YOUR TASK ->
Copy out the entries below exactly as they stand, but only from the line containing "R104: 22 (W23, Y21) -> none" through the line containing "U129: NOT (in".

======== GIVEN RECORDS

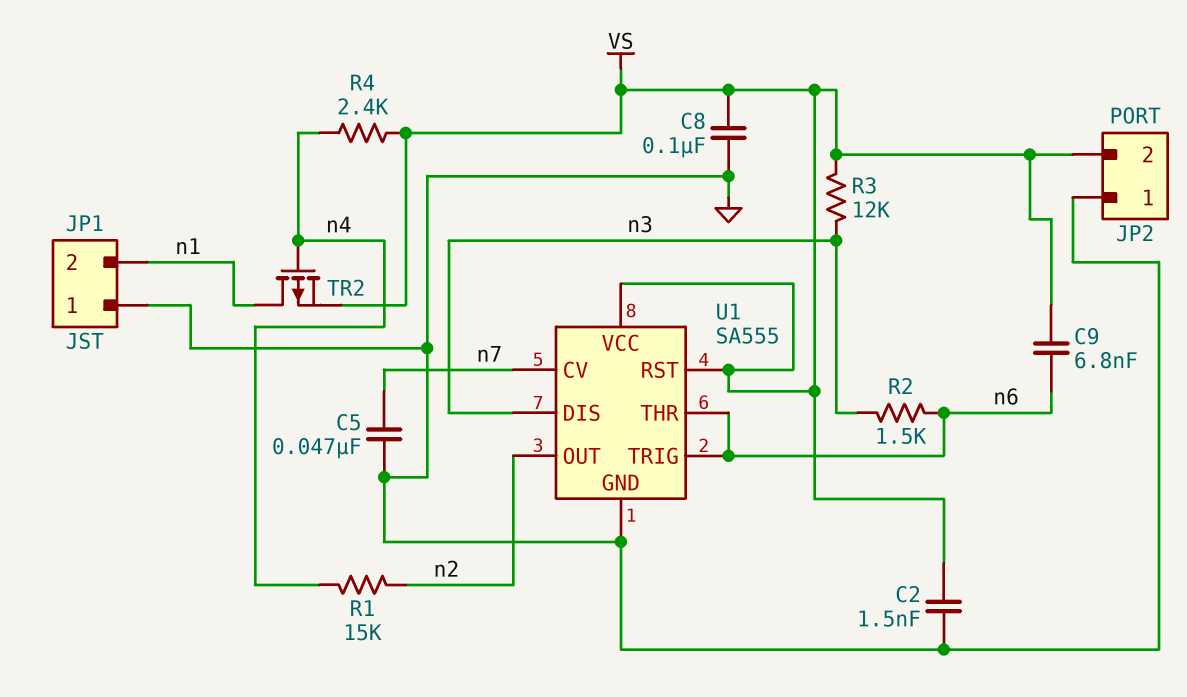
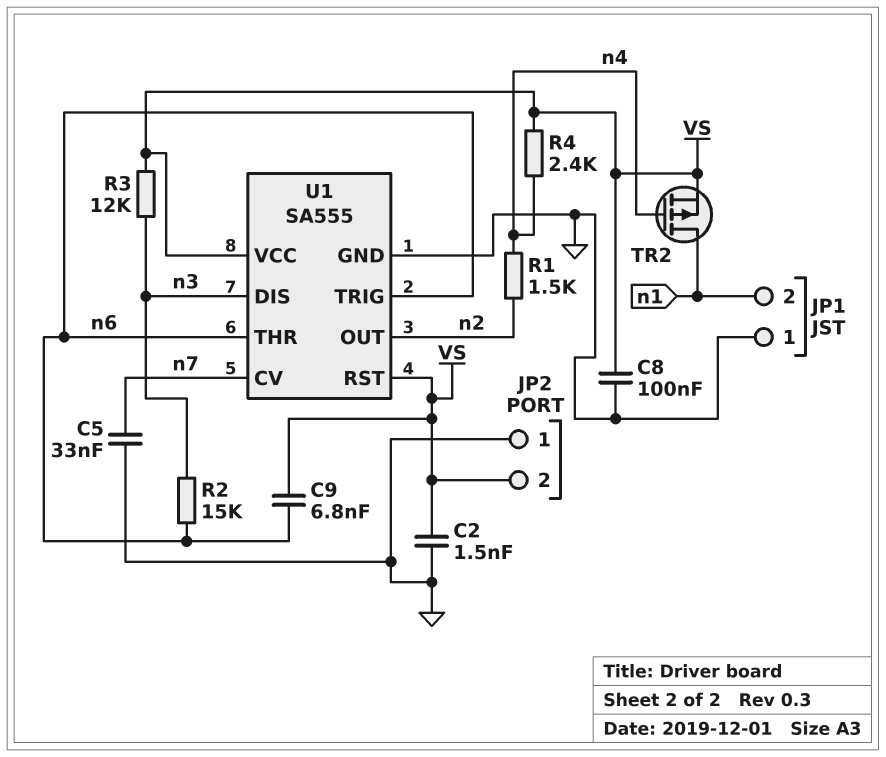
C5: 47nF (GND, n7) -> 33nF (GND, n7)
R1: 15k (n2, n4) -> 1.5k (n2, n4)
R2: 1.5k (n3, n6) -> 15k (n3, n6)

================
======== GIVEN RECORDS

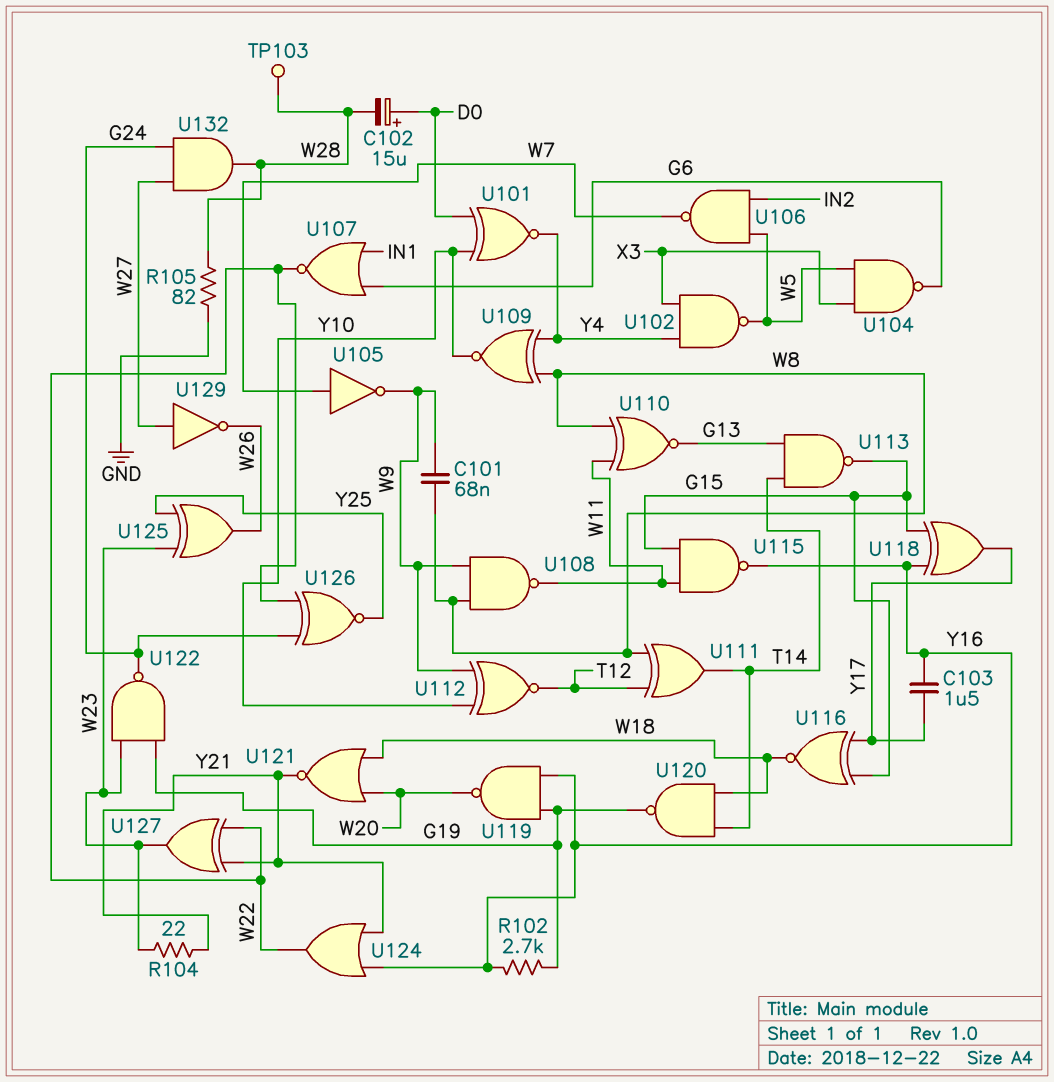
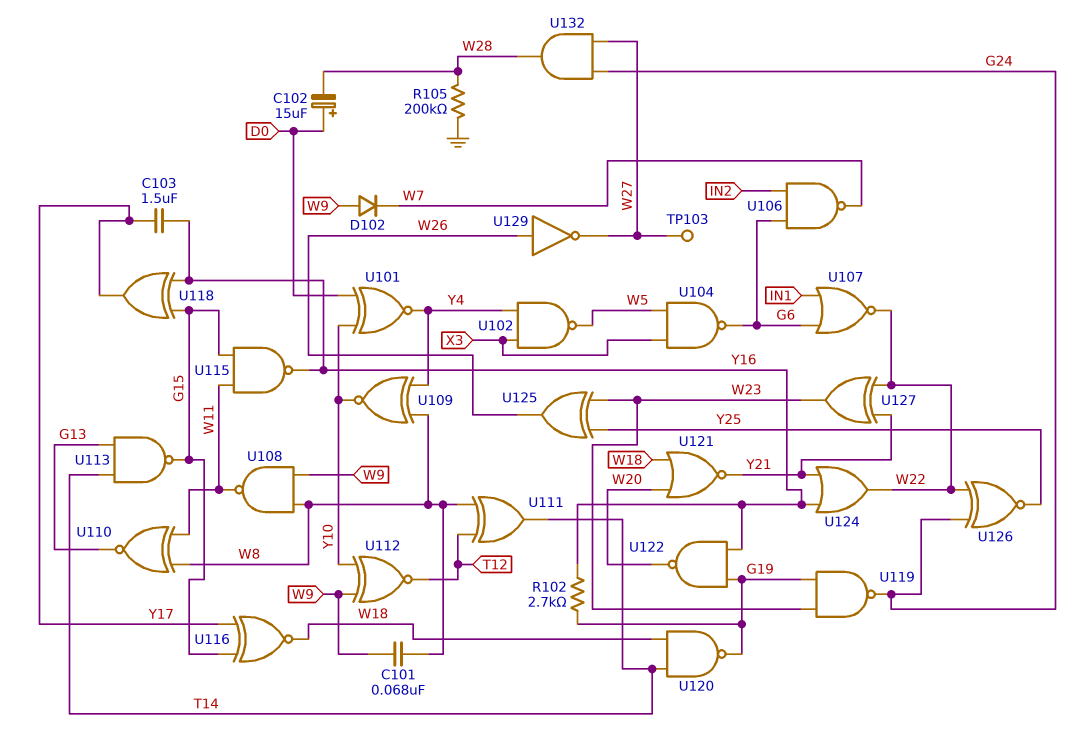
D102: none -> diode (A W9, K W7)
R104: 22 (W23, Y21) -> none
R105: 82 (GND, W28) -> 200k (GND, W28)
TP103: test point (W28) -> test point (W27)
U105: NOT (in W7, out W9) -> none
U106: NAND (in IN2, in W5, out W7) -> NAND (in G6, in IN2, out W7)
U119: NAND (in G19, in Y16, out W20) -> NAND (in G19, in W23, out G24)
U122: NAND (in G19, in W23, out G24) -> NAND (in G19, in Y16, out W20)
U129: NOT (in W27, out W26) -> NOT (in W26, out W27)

================

EXERCISE OUTPUT ->
R104: 22 (W23, Y21) -> none
R105: 82 (GND, W28) -> 200k (GND, W28)
TP103: test point (W28) -> test point (W27)
U105: NOT (in W7, out W9) -> none
U106: NAND (in IN2, in W5, out W7) -> NAND (in G6, in IN2, out W7)
U119: NAND (in G19, in Y16, out W20) -> NAND (in G19, in W23, out G24)
U122: NAND (in G19, in W23, out G24) -> NAND (in G19, in Y16, out W20)
U129: NOT (in W27, out W26) -> NOT (in W26, out W27)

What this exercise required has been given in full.